START Input data

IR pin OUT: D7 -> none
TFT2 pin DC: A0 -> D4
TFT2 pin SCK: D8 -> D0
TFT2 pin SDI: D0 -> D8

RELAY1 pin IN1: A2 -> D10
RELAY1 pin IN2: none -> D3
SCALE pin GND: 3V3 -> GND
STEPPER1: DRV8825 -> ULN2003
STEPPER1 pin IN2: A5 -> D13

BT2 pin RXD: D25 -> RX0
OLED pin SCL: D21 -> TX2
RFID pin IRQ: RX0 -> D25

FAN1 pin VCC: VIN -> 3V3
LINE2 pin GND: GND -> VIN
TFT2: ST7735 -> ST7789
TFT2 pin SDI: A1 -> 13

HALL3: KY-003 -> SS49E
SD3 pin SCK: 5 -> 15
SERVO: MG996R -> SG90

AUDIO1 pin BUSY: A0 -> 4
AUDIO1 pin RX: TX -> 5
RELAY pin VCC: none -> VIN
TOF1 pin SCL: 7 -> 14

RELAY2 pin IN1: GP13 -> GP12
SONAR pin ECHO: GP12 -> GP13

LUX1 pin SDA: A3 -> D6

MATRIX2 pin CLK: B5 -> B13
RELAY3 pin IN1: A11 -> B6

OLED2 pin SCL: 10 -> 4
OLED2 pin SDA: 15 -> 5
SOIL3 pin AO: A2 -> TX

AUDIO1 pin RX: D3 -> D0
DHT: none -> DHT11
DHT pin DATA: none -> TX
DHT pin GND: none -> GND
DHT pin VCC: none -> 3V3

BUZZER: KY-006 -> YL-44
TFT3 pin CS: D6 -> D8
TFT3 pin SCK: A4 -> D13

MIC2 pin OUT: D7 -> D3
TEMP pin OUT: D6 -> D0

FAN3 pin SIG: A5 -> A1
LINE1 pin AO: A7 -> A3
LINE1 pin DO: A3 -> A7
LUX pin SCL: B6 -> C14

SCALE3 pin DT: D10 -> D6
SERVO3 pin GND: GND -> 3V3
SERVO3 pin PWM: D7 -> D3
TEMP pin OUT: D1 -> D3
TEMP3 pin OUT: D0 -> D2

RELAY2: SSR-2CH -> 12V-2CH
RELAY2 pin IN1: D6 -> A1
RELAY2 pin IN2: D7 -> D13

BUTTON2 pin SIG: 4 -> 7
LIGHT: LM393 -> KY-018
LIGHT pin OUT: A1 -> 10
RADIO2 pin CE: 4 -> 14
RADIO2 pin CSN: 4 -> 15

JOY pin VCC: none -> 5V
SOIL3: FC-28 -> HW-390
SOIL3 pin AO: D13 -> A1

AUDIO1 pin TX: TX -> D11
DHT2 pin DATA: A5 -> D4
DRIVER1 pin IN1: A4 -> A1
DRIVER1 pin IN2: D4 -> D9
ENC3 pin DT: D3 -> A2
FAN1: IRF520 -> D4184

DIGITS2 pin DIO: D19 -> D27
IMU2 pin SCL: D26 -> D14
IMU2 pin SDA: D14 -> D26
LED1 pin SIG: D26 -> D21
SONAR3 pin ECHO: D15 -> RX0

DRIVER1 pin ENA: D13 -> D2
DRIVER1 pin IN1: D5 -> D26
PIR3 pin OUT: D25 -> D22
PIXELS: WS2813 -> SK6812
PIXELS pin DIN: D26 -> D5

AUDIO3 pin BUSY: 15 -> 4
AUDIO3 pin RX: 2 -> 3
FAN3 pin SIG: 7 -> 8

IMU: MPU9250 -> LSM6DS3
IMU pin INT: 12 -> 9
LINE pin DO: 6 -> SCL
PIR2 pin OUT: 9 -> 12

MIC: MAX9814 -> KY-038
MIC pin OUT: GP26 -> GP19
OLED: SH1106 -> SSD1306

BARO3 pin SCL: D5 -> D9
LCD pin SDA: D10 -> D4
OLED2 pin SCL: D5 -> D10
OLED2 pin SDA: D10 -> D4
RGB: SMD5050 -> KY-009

END Input data

All the records, as written, must be given again.

◆ Solution to this task:
IR pin OUT: D7 -> none
TFT2 pin DC: A0 -> D4
TFT2 pin SCK: D8 -> D0
TFT2 pin SDI: D0 -> D8

RELAY1 pin IN1: A2 -> D10
RELAY1 pin IN2: none -> D3
SCALE pin GND: 3V3 -> GND
STEPPER1: DRV8825 -> ULN2003
STEPPER1 pin IN2: A5 -> D13

BT2 pin RXD: D25 -> RX0
OLED pin SCL: D21 -> TX2
RFID pin IRQ: RX0 -> D25

FAN1 pin VCC: VIN -> 3V3
LINE2 pin GND: GND -> VIN
TFT2: ST7735 -> ST7789
TFT2 pin SDI: A1 -> 13

HALL3: KY-003 -> SS49E
SD3 pin SCK: 5 -> 15
SERVO: MG996R -> SG90

AUDIO1 pin BUSY: A0 -> 4
AUDIO1 pin RX: TX -> 5
RELAY pin VCC: none -> VIN
TOF1 pin SCL: 7 -> 14

RELAY2 pin IN1: GP13 -> GP12
SONAR pin ECHO: GP12 -> GP13

LUX1 pin SDA: A3 -> D6

MATRIX2 pin CLK: B5 -> B13
RELAY3 pin IN1: A11 -> B6

OLED2 pin SCL: 10 -> 4
OLED2 pin SDA: 15 -> 5
SOIL3 pin AO: A2 -> TX

AUDIO1 pin RX: D3 -> D0
DHT: none -> DHT11
DHT pin DATA: none -> TX
DHT pin GND: none -> GND
DHT pin VCC: none -> 3V3

BUZZER: KY-006 -> YL-44
TFT3 pin CS: D6 -> D8
TFT3 pin SCK: A4 -> D13

MIC2 pin OUT: D7 -> D3
TEMP pin OUT: D6 -> D0

FAN3 pin SIG: A5 -> A1
LINE1 pin AO: A7 -> A3
LINE1 pin DO: A3 -> A7
LUX pin SCL: B6 -> C14

SCALE3 pin DT: D10 -> D6
SERVO3 pin GND: GND -> 3V3
SERVO3 pin PWM: D7 -> D3
TEMP pin OUT: D1 -> D3
TEMP3 pin OUT: D0 -> D2

RELAY2: SSR-2CH -> 12V-2CH
RELAY2 pin IN1: D6 -> A1
RELAY2 pin IN2: D7 -> D13

BUTTON2 pin SIG: 4 -> 7
LIGHT: LM393 -> KY-018
LIGHT pin OUT: A1 -> 10
RADIO2 pin CE: 4 -> 14
RADIO2 pin CSN: 4 -> 15

JOY pin VCC: none -> 5V
SOIL3: FC-28 -> HW-390
SOIL3 pin AO: D13 -> A1

AUDIO1 pin TX: TX -> D11
DHT2 pin DATA: A5 -> D4
DRIVER1 pin IN1: A4 -> A1
DRIVER1 pin IN2: D4 -> D9
ENC3 pin DT: D3 -> A2
FAN1: IRF520 -> D4184

DIGITS2 pin DIO: D19 -> D27
IMU2 pin SCL: D26 -> D14
IMU2 pin SDA: D14 -> D26
LED1 pin SIG: D26 -> D21
SONAR3 pin ECHO: D15 -> RX0

DRIVER1 pin ENA: D13 -> D2
DRIVER1 pin IN1: D5 -> D26
PIR3 pin OUT: D25 -> D22
PIXELS: WS2813 -> SK6812
PIXELS pin DIN: D26 -> D5

AUDIO3 pin BUSY: 15 -> 4
AUDIO3 pin RX: 2 -> 3
FAN3 pin SIG: 7 -> 8

IMU: MPU9250 -> LSM6DS3
IMU pin INT: 12 -> 9
LINE pin DO: 6 -> SCL
PIR2 pin OUT: 9 -> 12

MIC: MAX9814 -> KY-038
MIC pin OUT: GP26 -> GP19
OLED: SH1106 -> SSD1306

BARO3 pin SCL: D5 -> D9
LCD pin SDA: D10 -> D4
OLED2 pin SCL: D5 -> D10
OLED2 pin SDA: D10 -> D4
RGB: SMD5050 -> KY-009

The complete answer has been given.